■ What you will do: Where the word "change" shows up in the entries below, please copy the whole line.

■ Information shown:
:::::

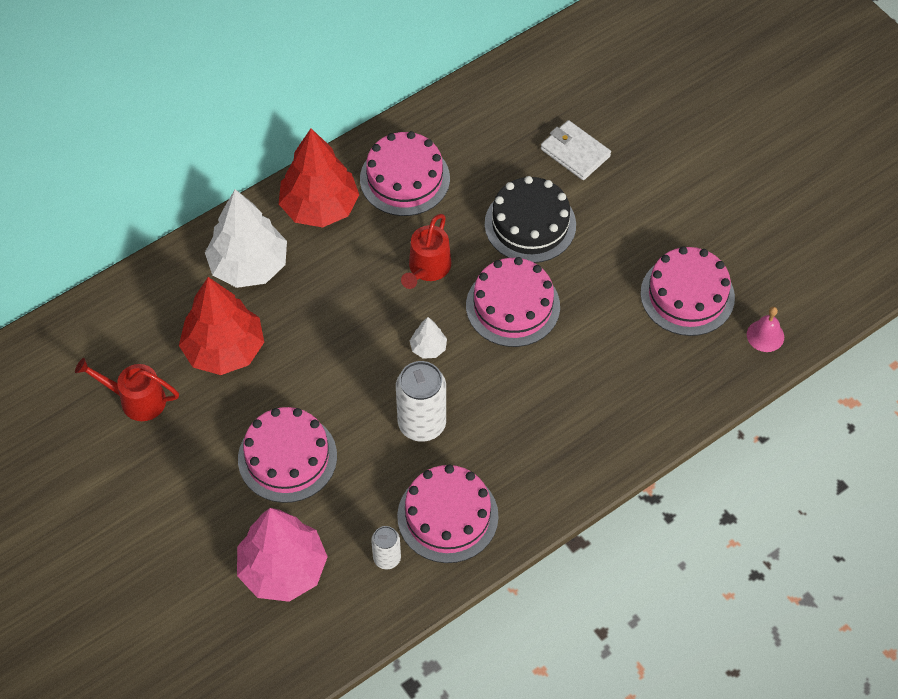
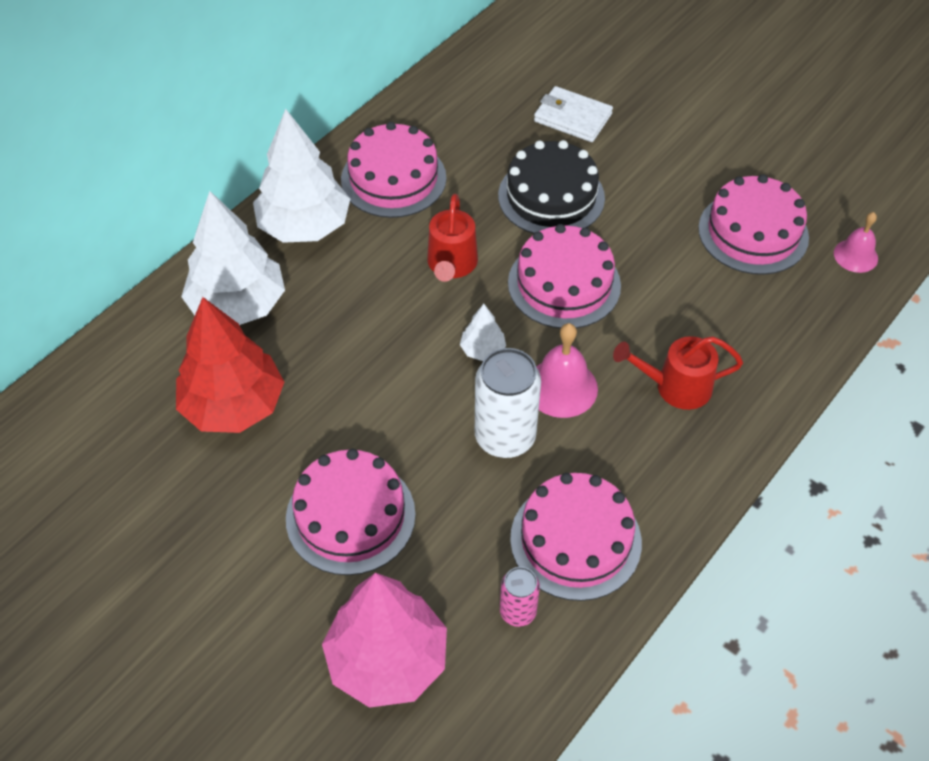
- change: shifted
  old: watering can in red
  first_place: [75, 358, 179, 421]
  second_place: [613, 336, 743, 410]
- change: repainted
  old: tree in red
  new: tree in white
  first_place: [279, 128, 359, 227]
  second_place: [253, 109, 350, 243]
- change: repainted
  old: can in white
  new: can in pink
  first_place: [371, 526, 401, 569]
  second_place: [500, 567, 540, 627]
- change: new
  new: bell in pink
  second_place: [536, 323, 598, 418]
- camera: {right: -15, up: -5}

:::::

■ Answer to this task:
- change: shifted
- change: repainted
- change: repainted
- change: new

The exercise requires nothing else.